→ Exercise directions:
Below is a listing; repeat exactly the lines from the one containing "- GREEN TEDDY BEAR [401, 294, 429, 332]" to the one containing "45 degrees counterclockwise", both included.

+===+

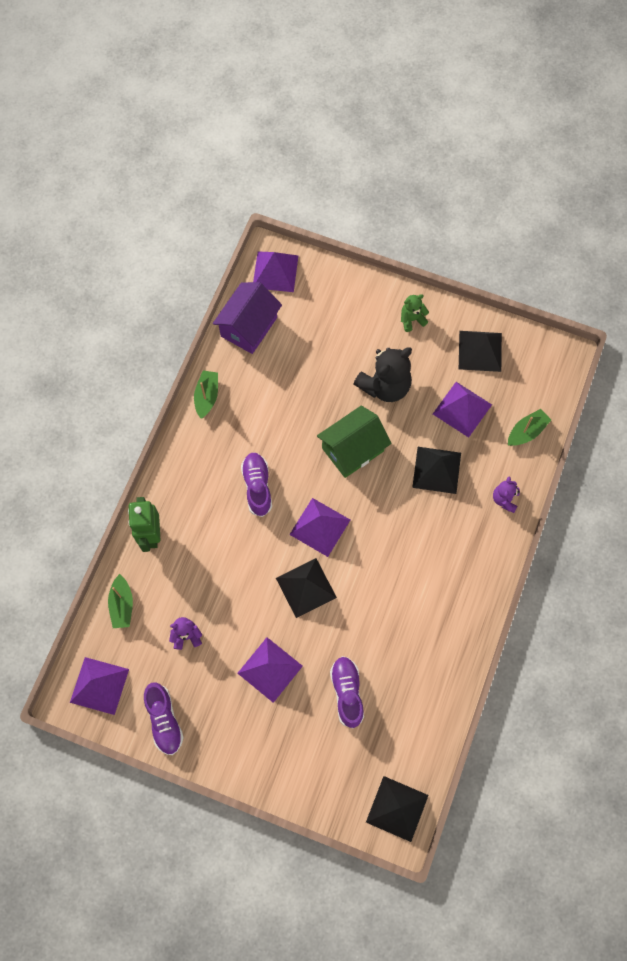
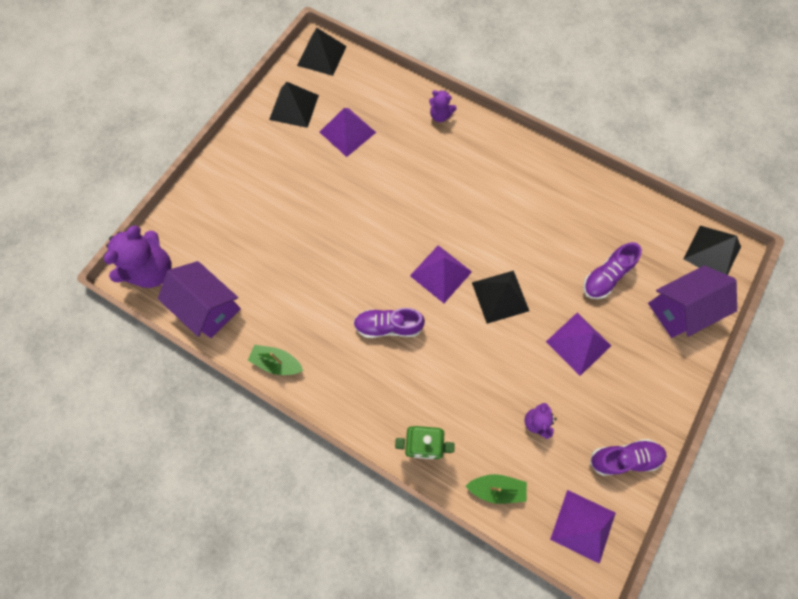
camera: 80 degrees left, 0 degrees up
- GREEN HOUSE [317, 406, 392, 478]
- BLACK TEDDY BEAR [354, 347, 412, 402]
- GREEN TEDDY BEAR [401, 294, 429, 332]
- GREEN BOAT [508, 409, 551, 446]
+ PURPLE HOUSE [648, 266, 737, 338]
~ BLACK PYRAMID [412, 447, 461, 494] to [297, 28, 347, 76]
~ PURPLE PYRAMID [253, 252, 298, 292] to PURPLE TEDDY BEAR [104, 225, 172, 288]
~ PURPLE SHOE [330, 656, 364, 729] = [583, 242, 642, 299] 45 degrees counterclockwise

+===+

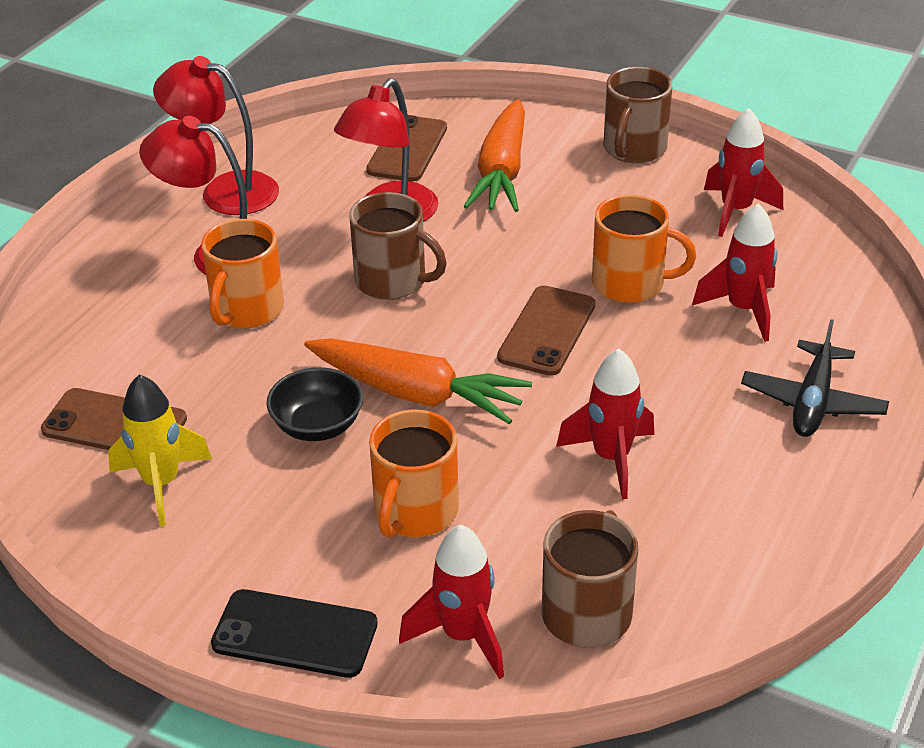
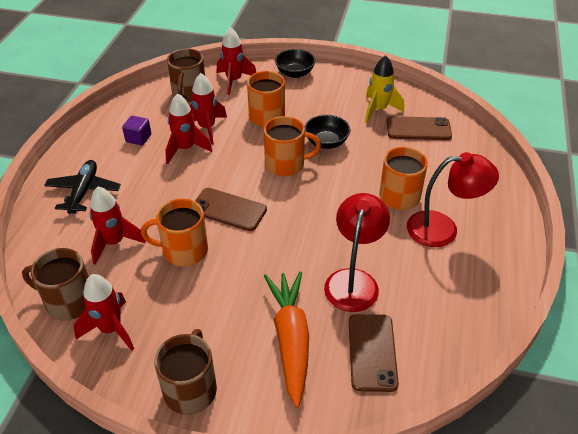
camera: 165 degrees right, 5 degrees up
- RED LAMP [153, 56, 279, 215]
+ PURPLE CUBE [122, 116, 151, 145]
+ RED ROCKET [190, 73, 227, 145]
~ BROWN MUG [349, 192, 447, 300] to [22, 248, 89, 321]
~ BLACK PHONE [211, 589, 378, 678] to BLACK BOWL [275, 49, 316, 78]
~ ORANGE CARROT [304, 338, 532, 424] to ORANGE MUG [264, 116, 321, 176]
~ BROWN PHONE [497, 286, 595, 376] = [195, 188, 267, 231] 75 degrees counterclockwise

+===+

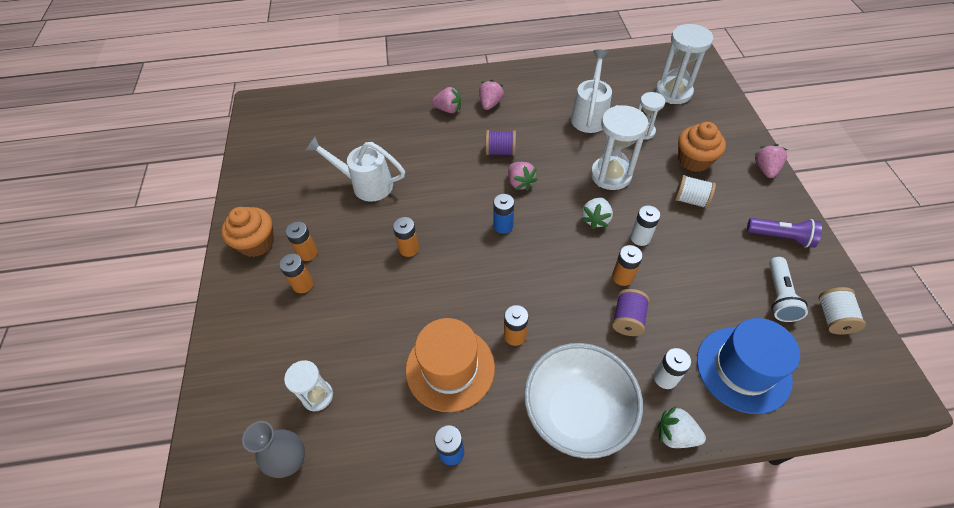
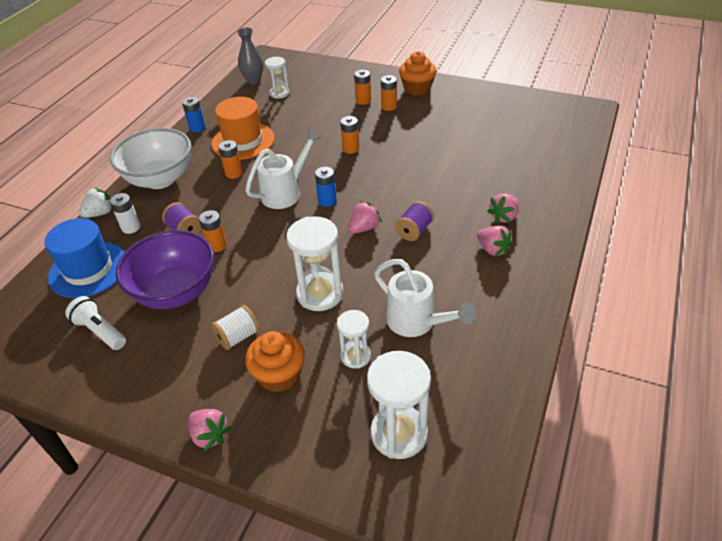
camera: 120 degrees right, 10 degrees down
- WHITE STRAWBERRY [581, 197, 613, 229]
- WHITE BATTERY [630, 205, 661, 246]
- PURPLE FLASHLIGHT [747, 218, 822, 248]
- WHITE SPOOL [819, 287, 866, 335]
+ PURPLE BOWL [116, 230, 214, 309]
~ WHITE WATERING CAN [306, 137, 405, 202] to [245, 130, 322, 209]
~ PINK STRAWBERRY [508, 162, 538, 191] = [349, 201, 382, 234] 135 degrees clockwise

+===+

→ Response below:
- GREEN TEDDY BEAR [401, 294, 429, 332]
- GREEN BOAT [508, 409, 551, 446]
+ PURPLE HOUSE [648, 266, 737, 338]
~ BLACK PYRAMID [412, 447, 461, 494] to [297, 28, 347, 76]
~ PURPLE PYRAMID [253, 252, 298, 292] to PURPLE TEDDY BEAR [104, 225, 172, 288]
~ PURPLE SHOE [330, 656, 364, 729] = [583, 242, 642, 299] 45 degrees counterclockwise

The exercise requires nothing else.